Data section.
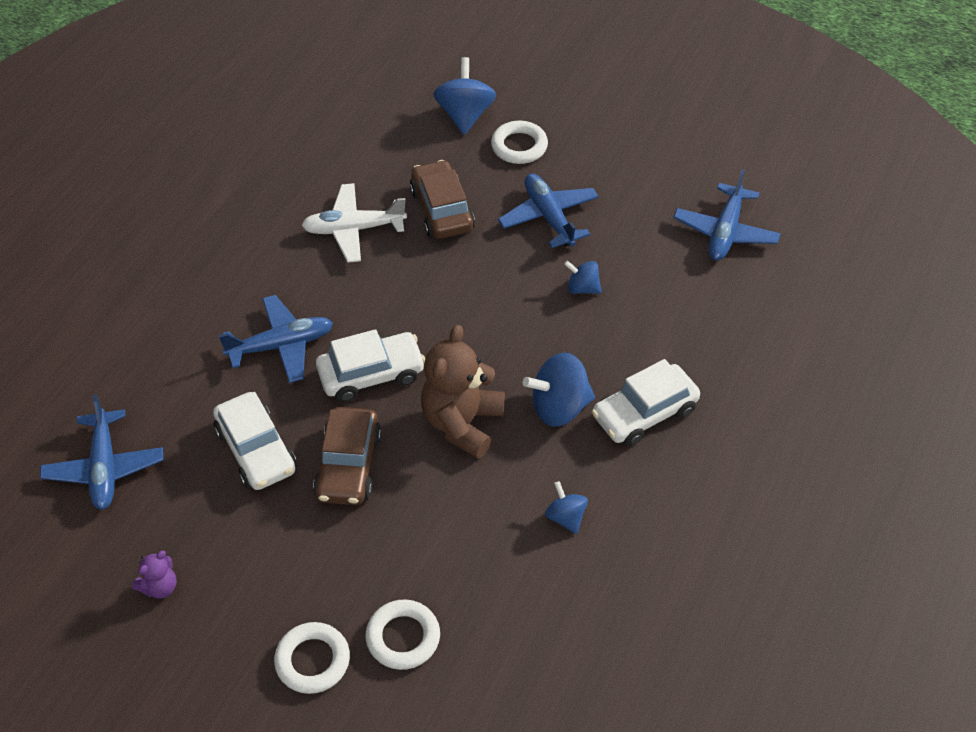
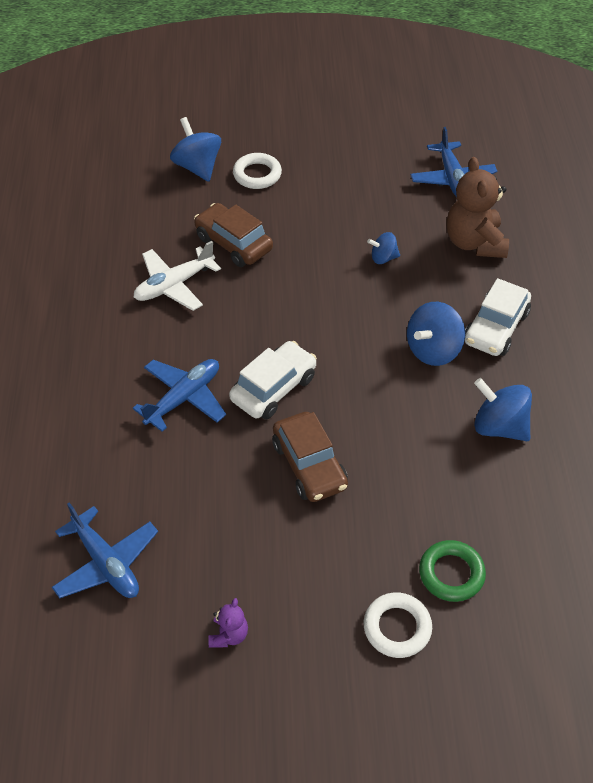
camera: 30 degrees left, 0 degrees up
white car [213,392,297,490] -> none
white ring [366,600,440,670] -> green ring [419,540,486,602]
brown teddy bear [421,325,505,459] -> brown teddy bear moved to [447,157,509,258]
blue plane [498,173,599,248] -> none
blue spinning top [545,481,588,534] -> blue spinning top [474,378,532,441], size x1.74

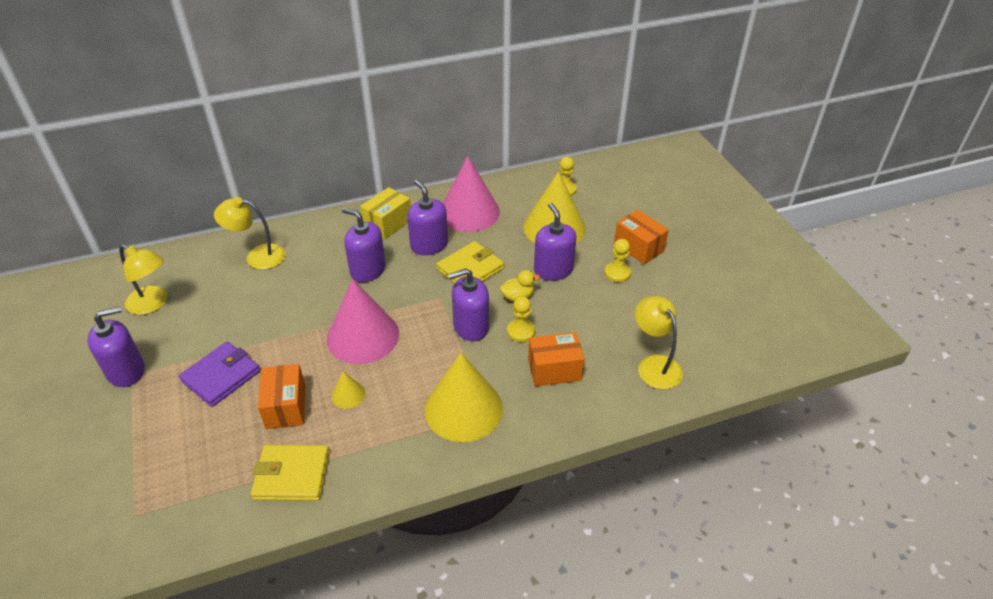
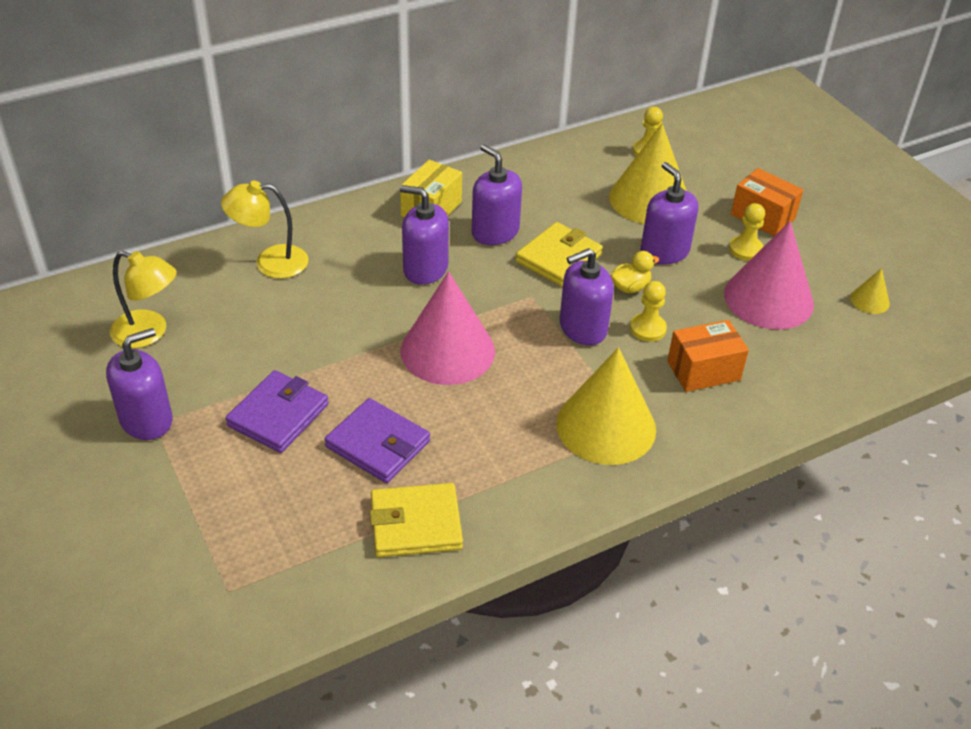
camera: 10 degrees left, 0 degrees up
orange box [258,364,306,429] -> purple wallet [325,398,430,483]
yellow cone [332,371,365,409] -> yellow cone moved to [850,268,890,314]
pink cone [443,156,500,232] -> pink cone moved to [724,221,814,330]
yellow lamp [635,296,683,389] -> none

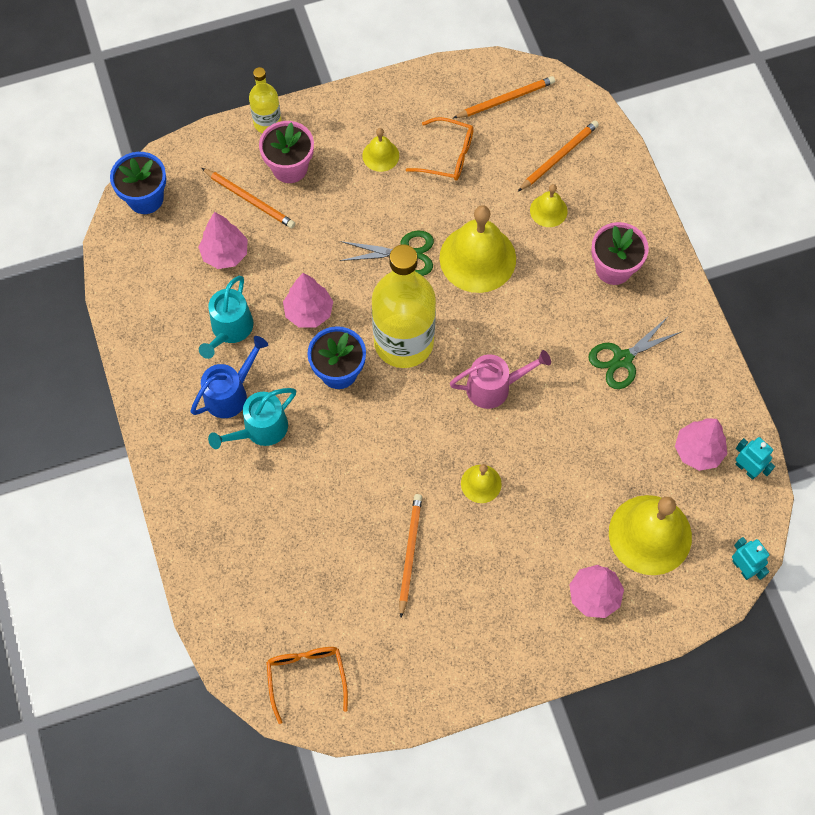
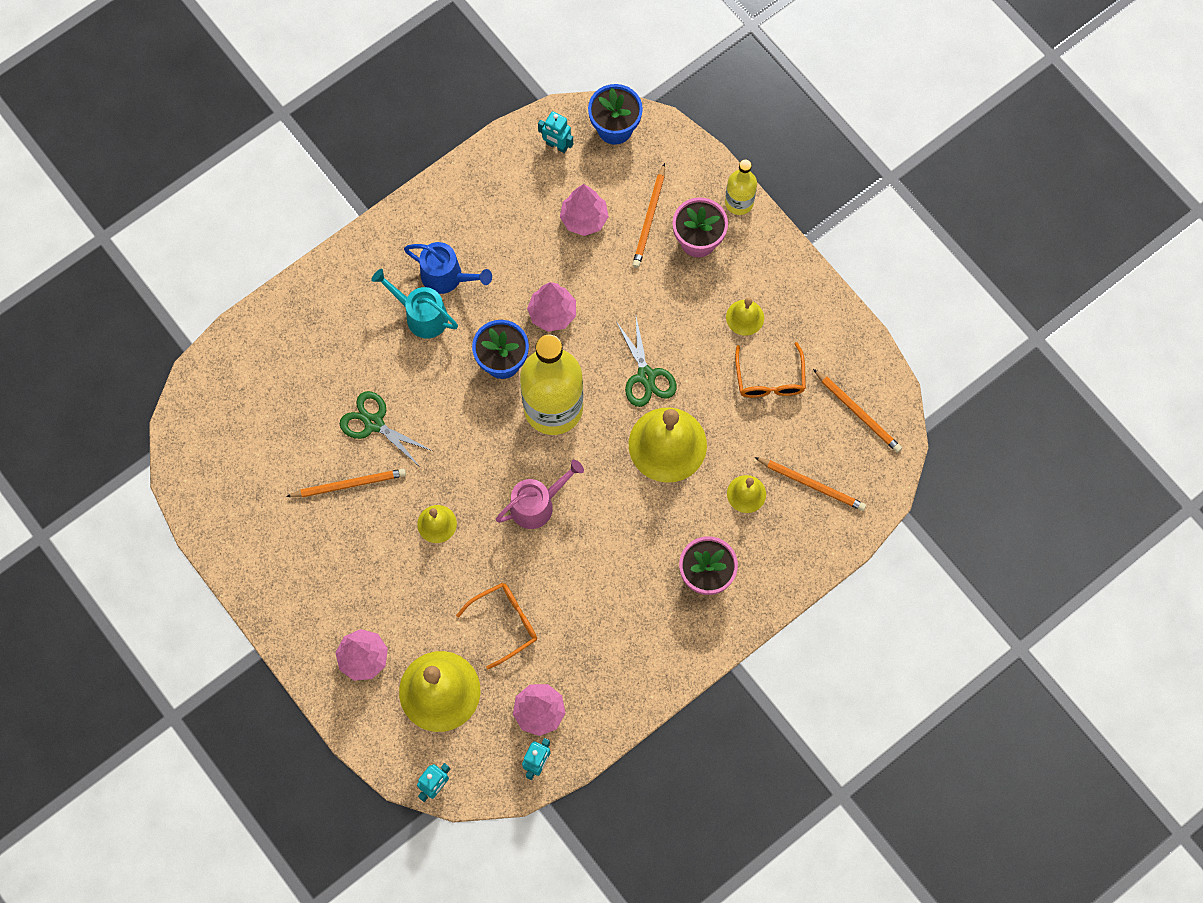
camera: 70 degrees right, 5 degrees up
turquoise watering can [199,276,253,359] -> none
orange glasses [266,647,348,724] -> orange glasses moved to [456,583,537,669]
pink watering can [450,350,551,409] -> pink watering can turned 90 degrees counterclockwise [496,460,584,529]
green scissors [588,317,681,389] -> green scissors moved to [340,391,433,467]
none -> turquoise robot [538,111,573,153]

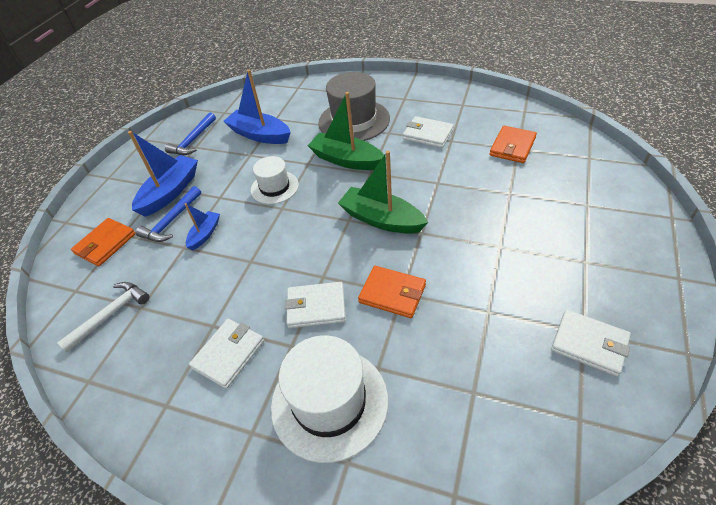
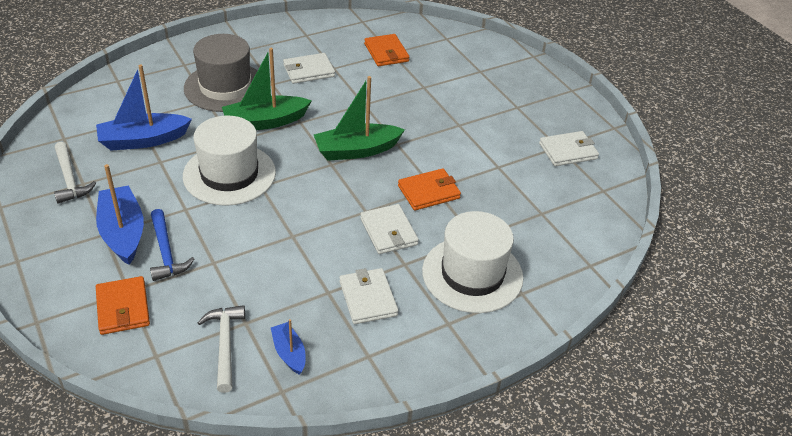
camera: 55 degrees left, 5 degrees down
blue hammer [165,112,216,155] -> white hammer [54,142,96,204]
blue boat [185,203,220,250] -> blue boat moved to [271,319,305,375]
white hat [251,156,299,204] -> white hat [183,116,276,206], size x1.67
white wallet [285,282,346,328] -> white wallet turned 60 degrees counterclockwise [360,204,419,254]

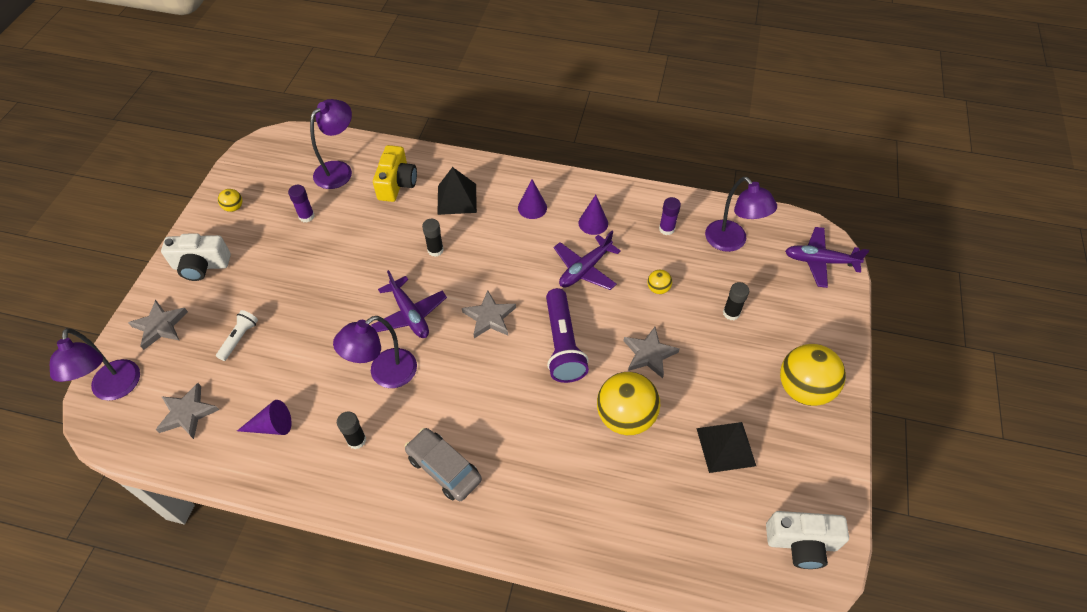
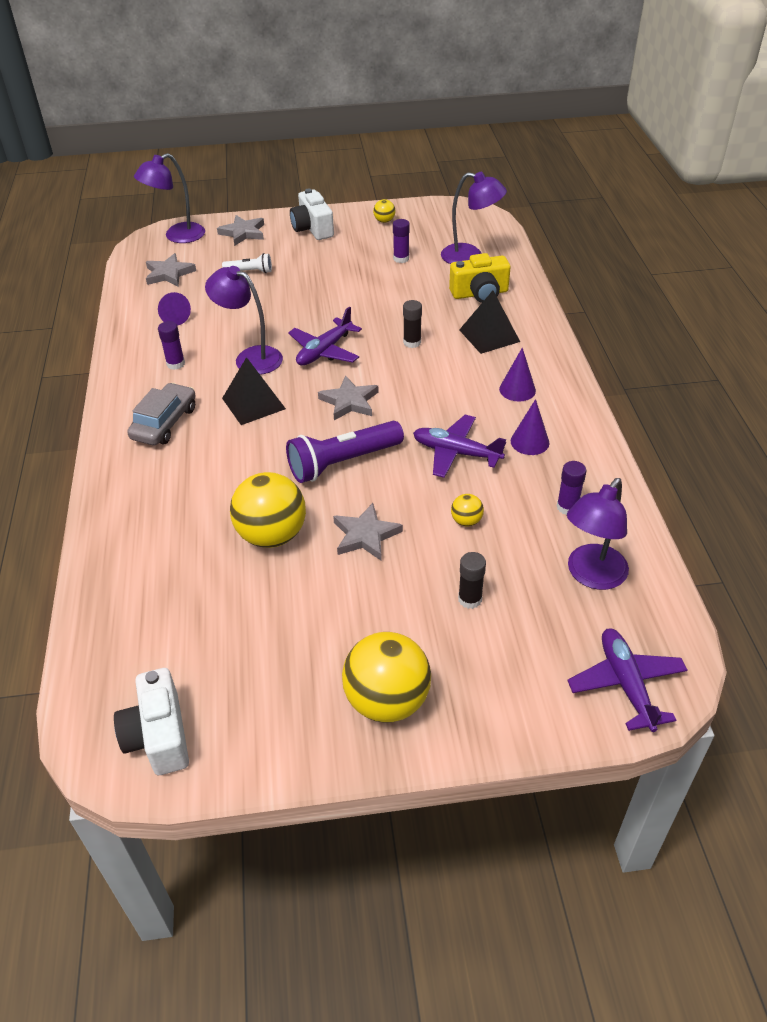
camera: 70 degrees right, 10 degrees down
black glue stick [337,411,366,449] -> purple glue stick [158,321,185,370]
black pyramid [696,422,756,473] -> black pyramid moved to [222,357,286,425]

Exercise instructions. Working from the entries above, reproduce exactly and only the lines beginning with the line that has "orange box [258,364,306,429]" and ending with the line that has "blue boat [185,203,220,250]"; omit all pictures.

Solved exercise.
orange box [258,364,306,429] -> purple wallet [325,398,430,483]
yellow cone [332,371,365,409] -> yellow cone moved to [850,268,890,314]
pink cone [443,156,500,232] -> pink cone moved to [724,221,814,330]
yellow lamp [635,296,683,389] -> none

camera: 70 degrees right, 5 degrees up
turquoise watering can [199,276,253,359] -> none
orange glasses [266,647,348,724] -> orange glasses moved to [456,583,537,669]
pink watering can [450,350,551,409] -> pink watering can turned 90 degrees counterclockwise [496,460,584,529]
green scissors [588,317,681,389] -> green scissors moved to [340,391,433,467]
none -> turquoise robot [538,111,573,153]

camera: 55 degrees left, 5 degrees down
blue hammer [165,112,216,155] -> white hammer [54,142,96,204]
blue boat [185,203,220,250] -> blue boat moved to [271,319,305,375]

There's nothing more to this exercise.